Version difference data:
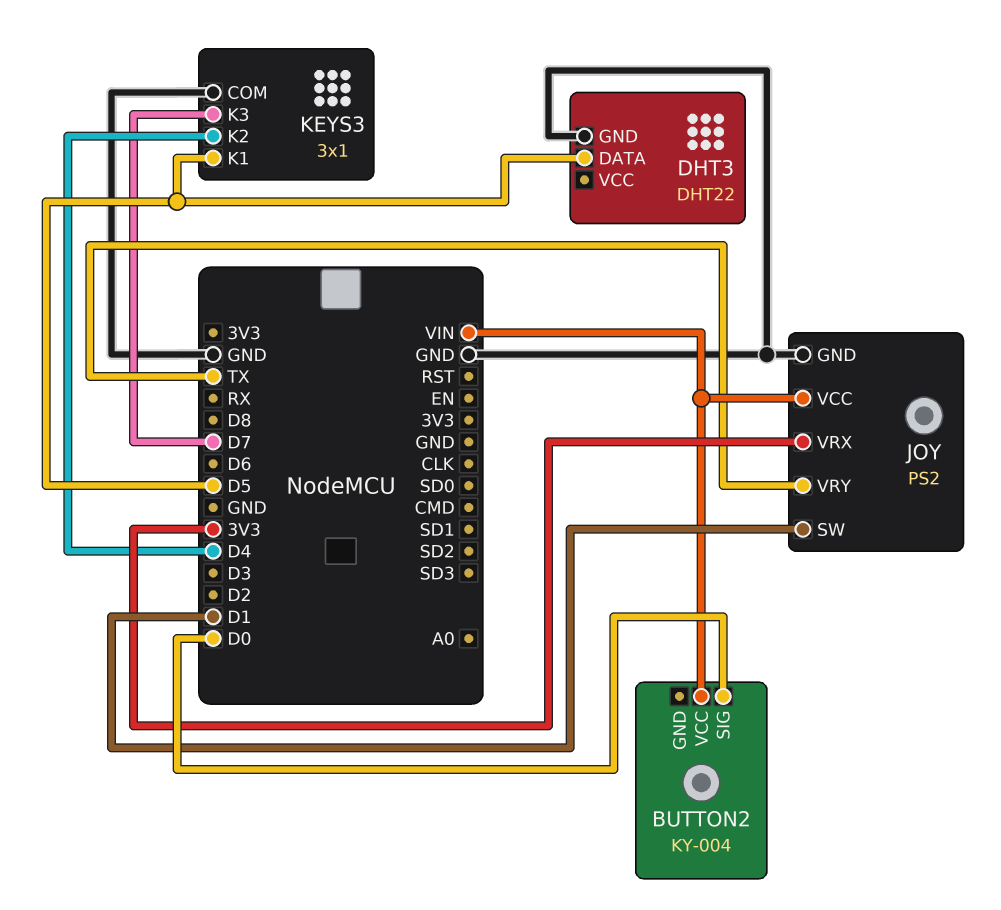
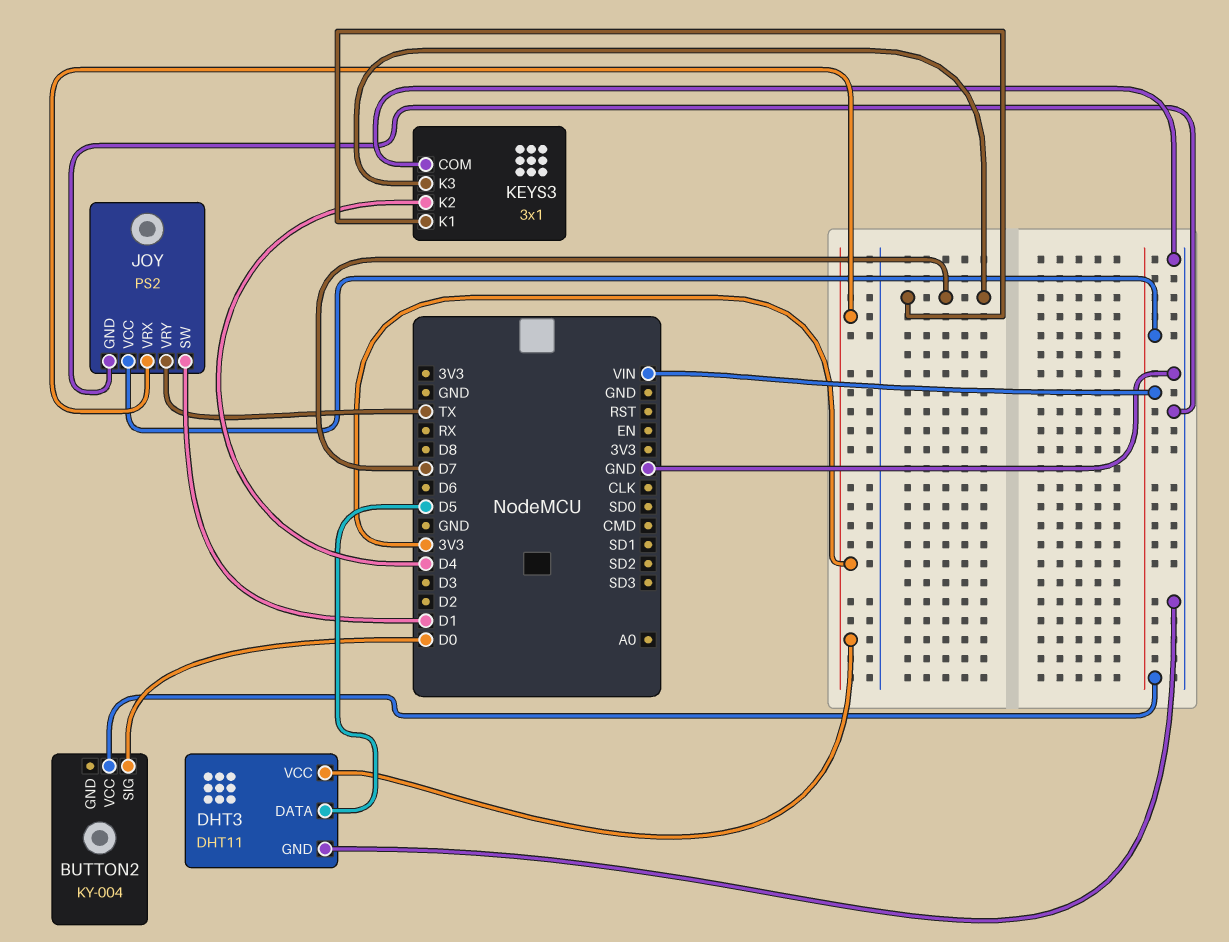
DHT3: DHT22 -> DHT11
DHT3 pin VCC: none -> 3V3
KEYS3 pin K1: D5 -> D7

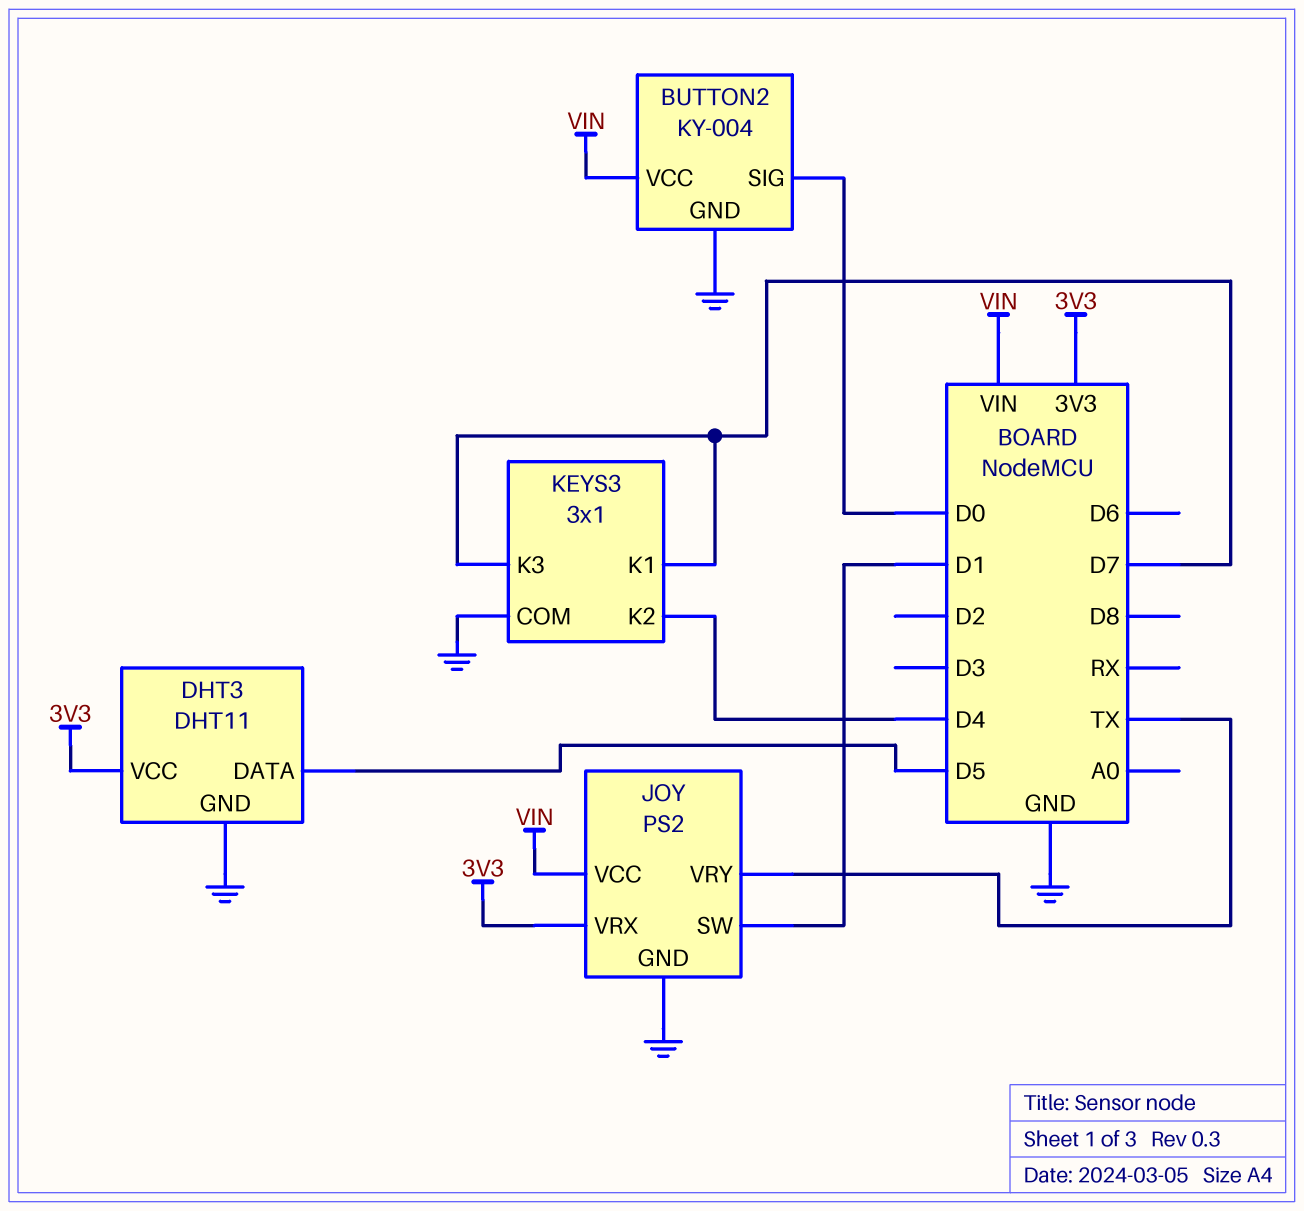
BUTTON2 pin GND: none -> GND

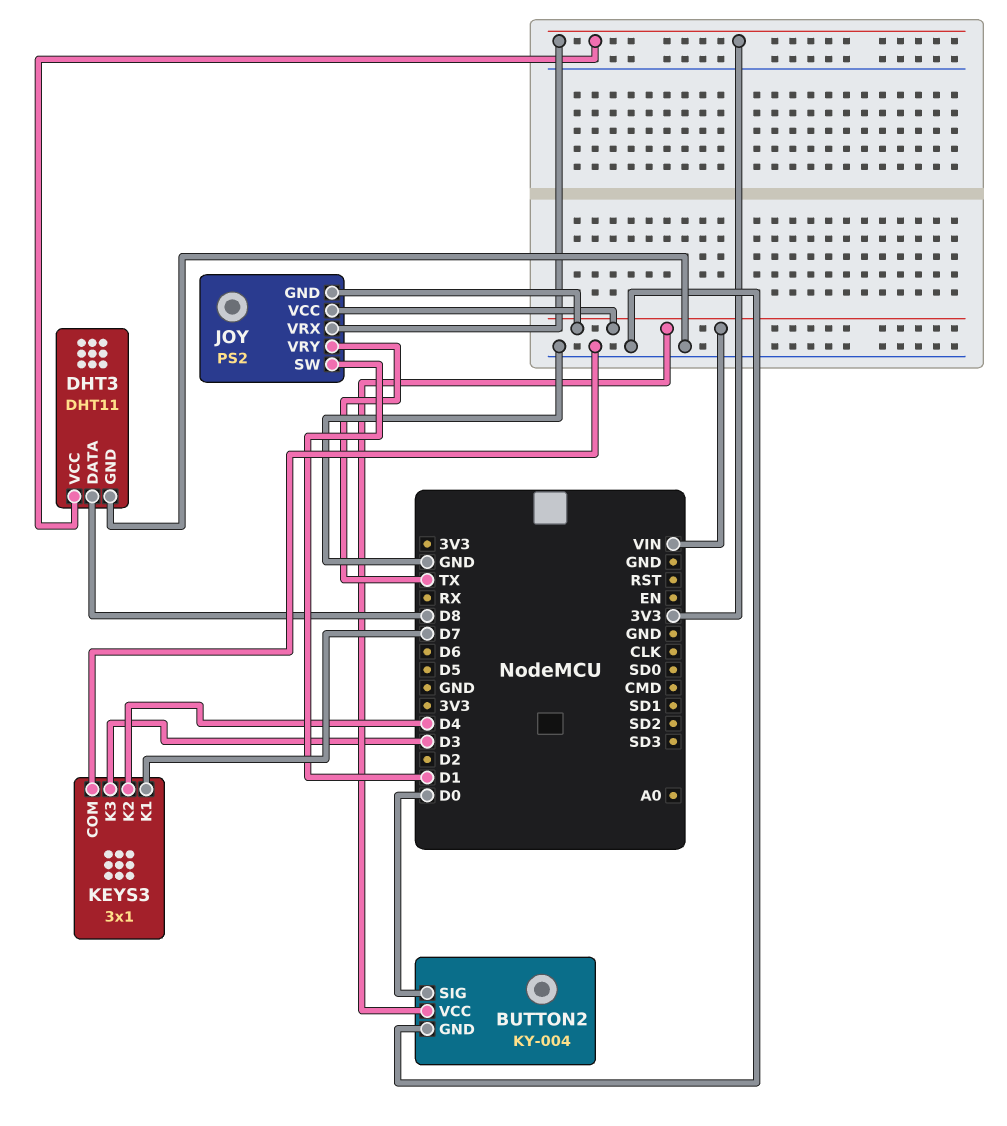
DHT3 pin DATA: D5 -> D8
JOY pin GND: GND -> VIN
KEYS3 pin K3: D7 -> D3

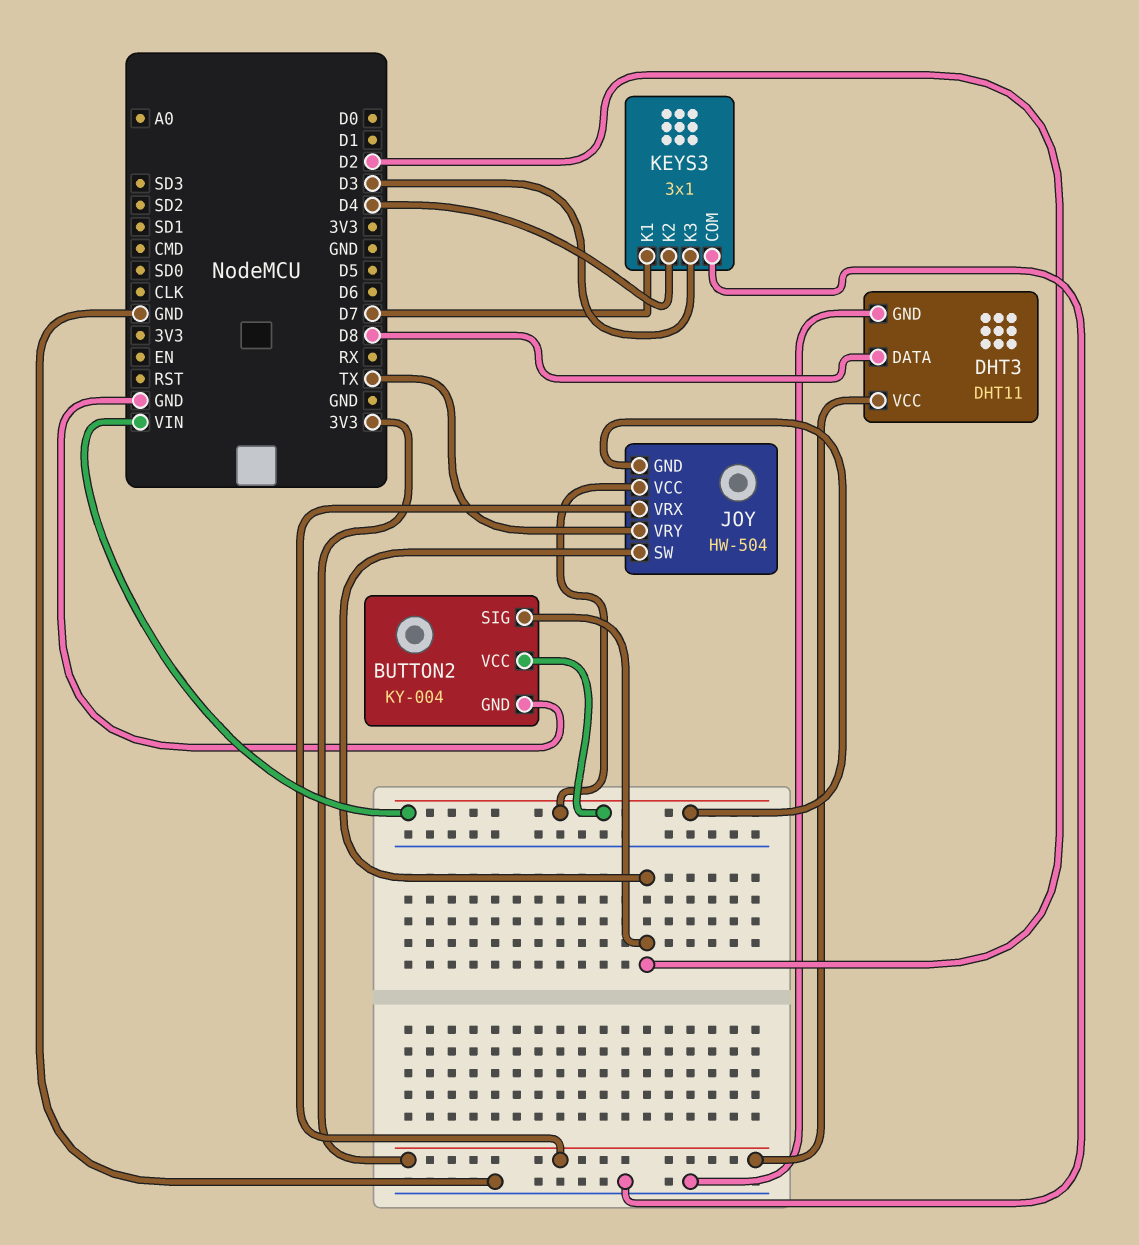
BUTTON2 pin SIG: D0 -> D2
JOY: PS2 -> HW-504
JOY pin SW: D1 -> D2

§ **Assignment**
With the pictures left out, copy exactly the lines from the one containing "BUTTON2 pin GND: none -> GND" through the final line of the records above, both included.

§ **Completed task**
BUTTON2 pin GND: none -> GND

DHT3 pin DATA: D5 -> D8
JOY pin GND: GND -> VIN
KEYS3 pin K3: D7 -> D3

BUTTON2 pin SIG: D0 -> D2
JOY: PS2 -> HW-504
JOY pin SW: D1 -> D2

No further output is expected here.